**WHAT TO DO:** Could you print exactly the lines from the one that contains "white button: 2 -> 1" to the end of the data, both ends included, and nothing else? Skip the pictures.

**SOURCE DATA:**
########

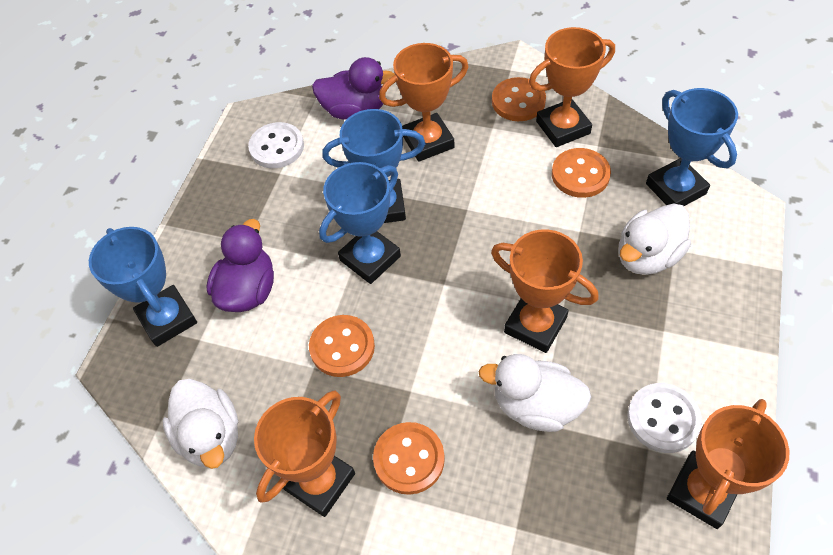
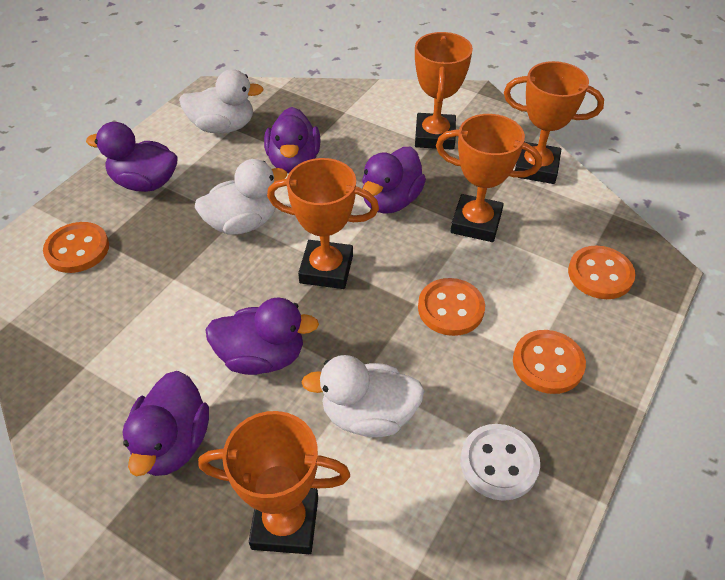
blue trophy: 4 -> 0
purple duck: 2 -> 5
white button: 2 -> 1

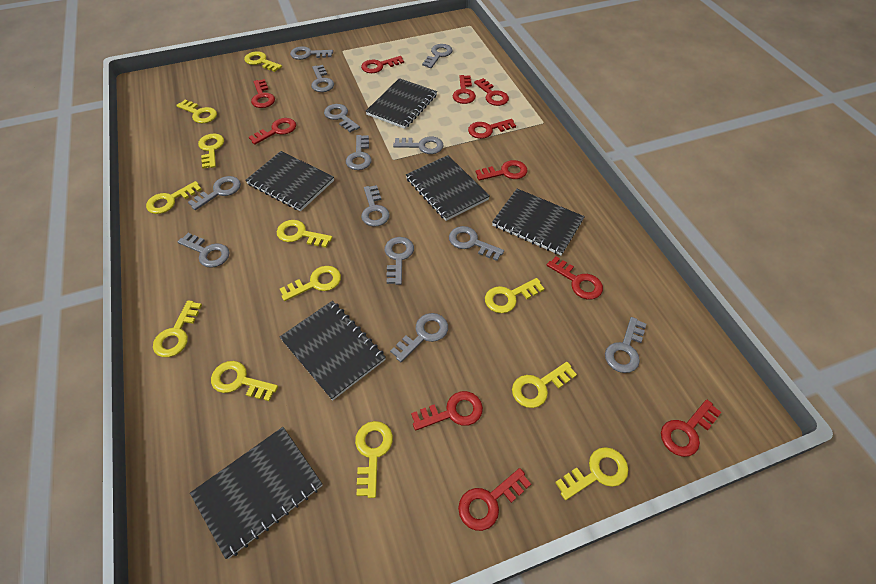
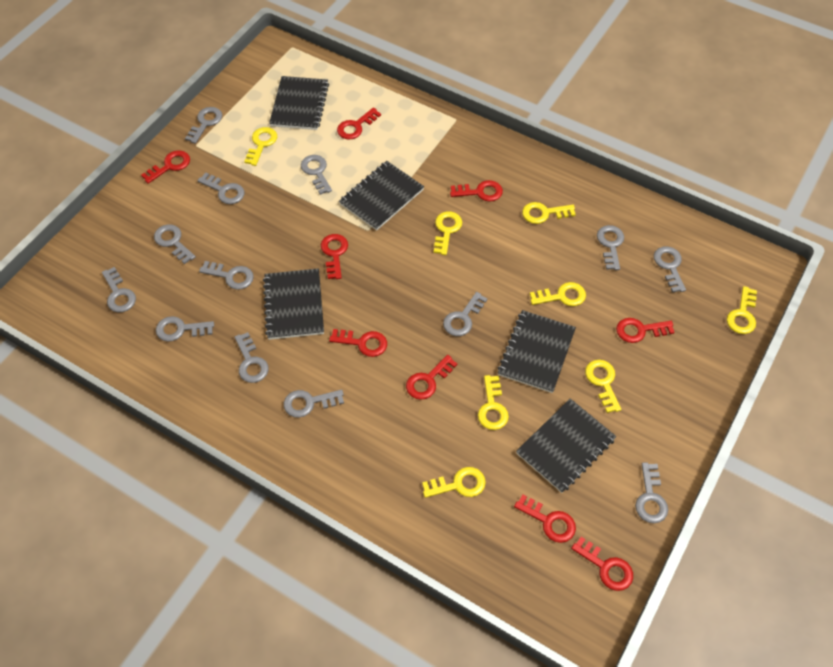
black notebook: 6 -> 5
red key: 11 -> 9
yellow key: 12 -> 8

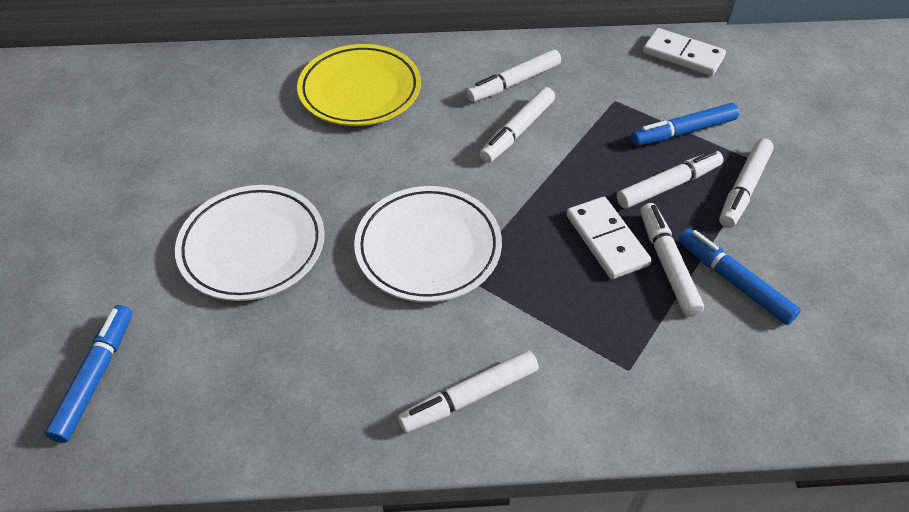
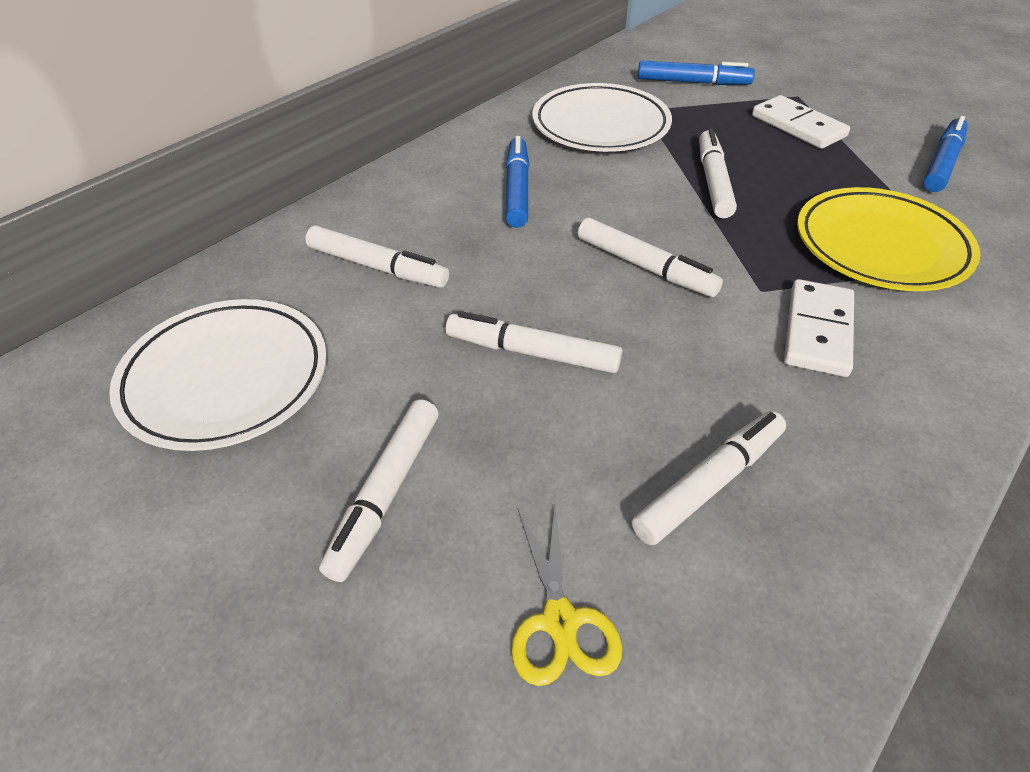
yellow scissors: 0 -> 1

########

**EXERCISE RESPONSE:**
white button: 2 -> 1

black notebook: 6 -> 5
red key: 11 -> 9
yellow key: 12 -> 8

yellow scissors: 0 -> 1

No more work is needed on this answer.